Work item: Would you retype the entries from the first line to the line bearing "none -> brown plate J9:L9 level 1", both included, leaving out every picture?

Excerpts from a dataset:
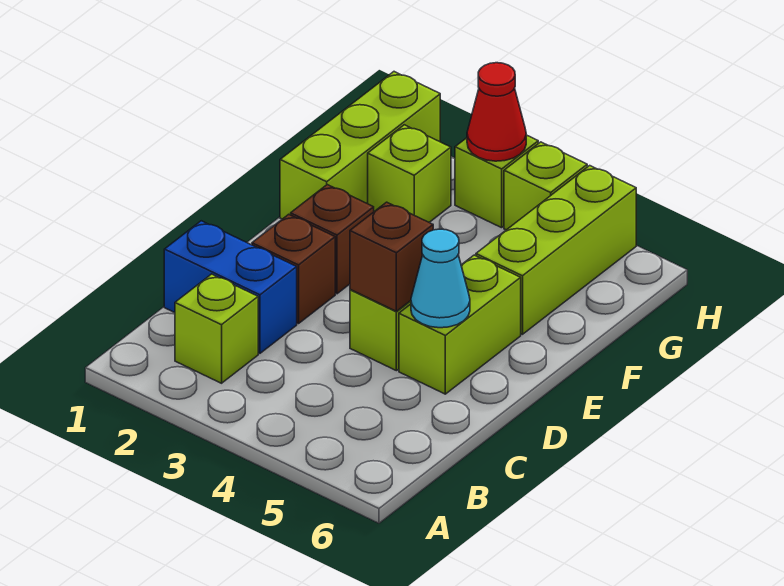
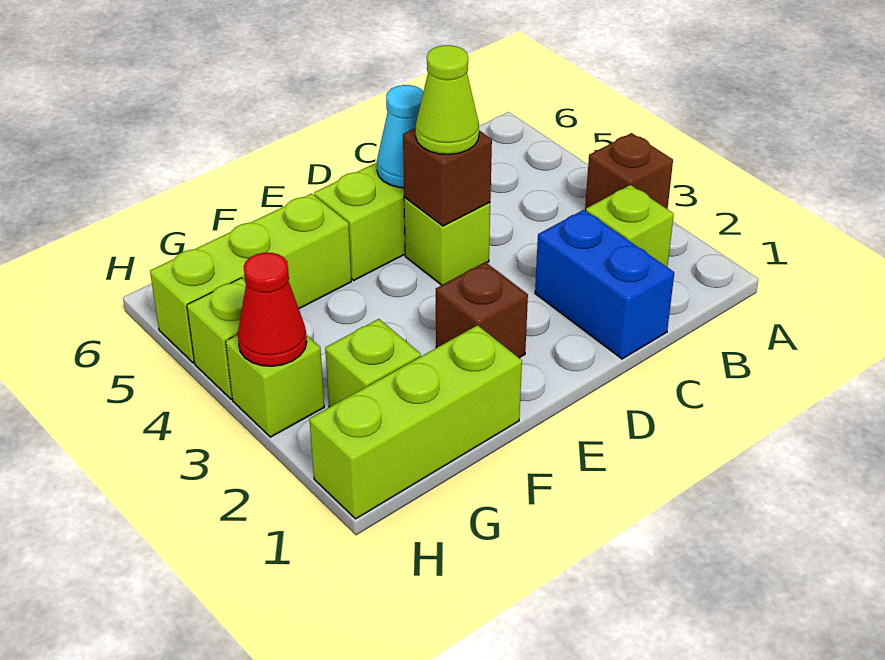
brown brick D2 level 1 -> brown brick A3 level 1
none -> lime cone D4 level 3

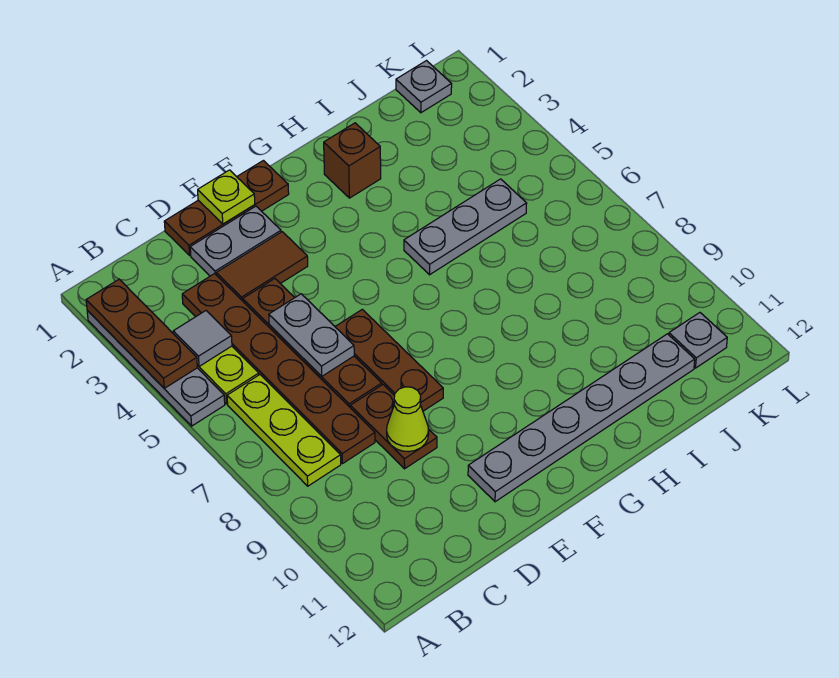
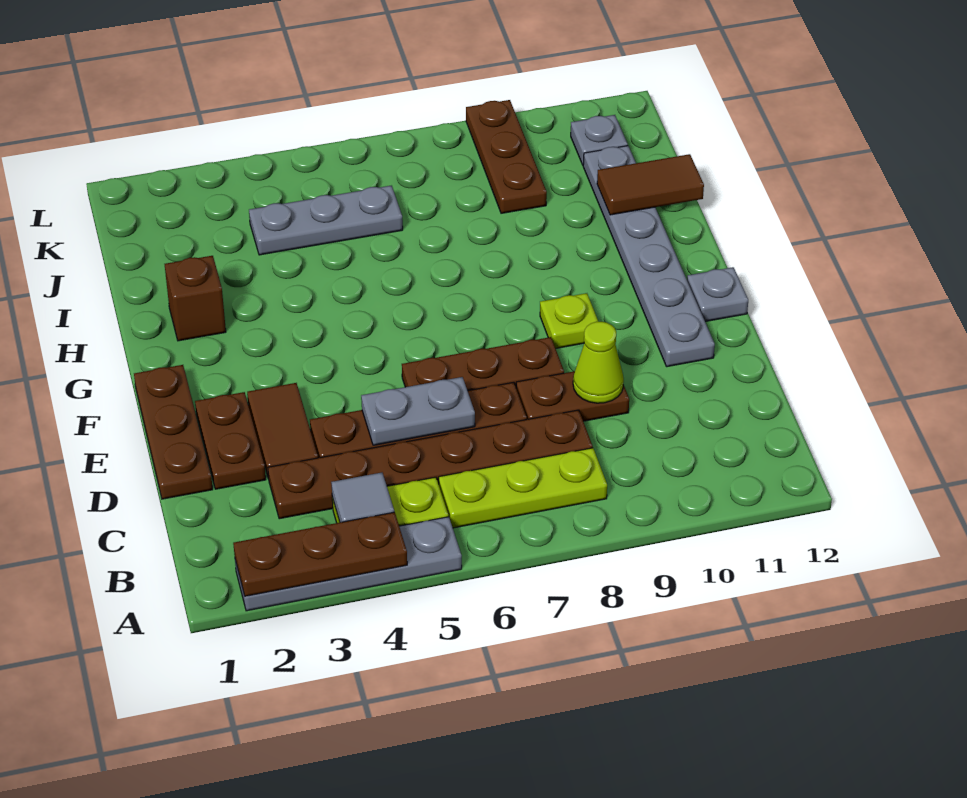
grey plate D2:E2 level 1 -> brown plate D2:E2 level 1
lime plate E1 level 2 -> lime plate F9 level 1
grey plate H5:J5 level 1 -> grey plate J4:J6 level 1
none -> brown tile I11:I12 level 2
none -> brown plate J9:L9 level 1
grey plate K1 level 1 -> grey plate F12 level 1

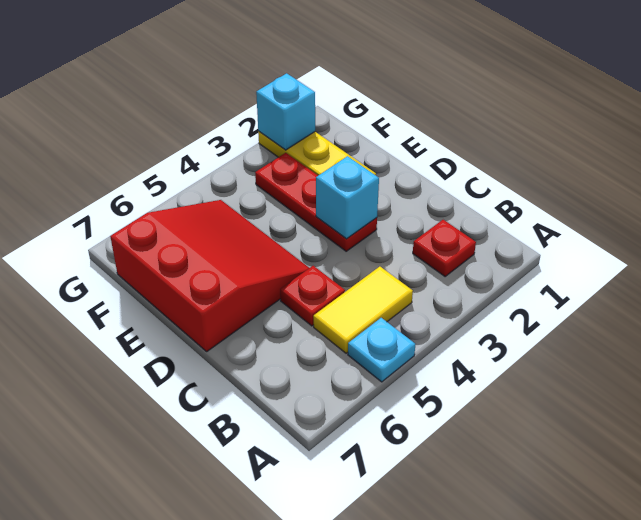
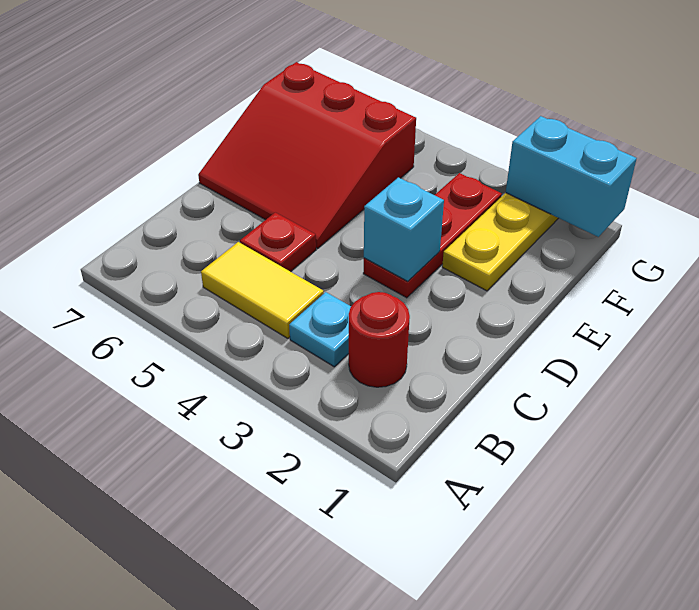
cyan plate A5 level 1 -> cyan plate B3 level 1
red plate B2 level 1 -> red round brick B2 level 1
red slope D5:F7 level 1 top 7 -> red slope D5:F7 level 1 top F
cyan brick G2 level 2 -> cyan brick G1:G2 level 2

Result below:
brown brick D2 level 1 -> brown brick A3 level 1
none -> lime cone D4 level 3

grey plate D2:E2 level 1 -> brown plate D2:E2 level 1
lime plate E1 level 2 -> lime plate F9 level 1
grey plate H5:J5 level 1 -> grey plate J4:J6 level 1
none -> brown tile I11:I12 level 2
none -> brown plate J9:L9 level 1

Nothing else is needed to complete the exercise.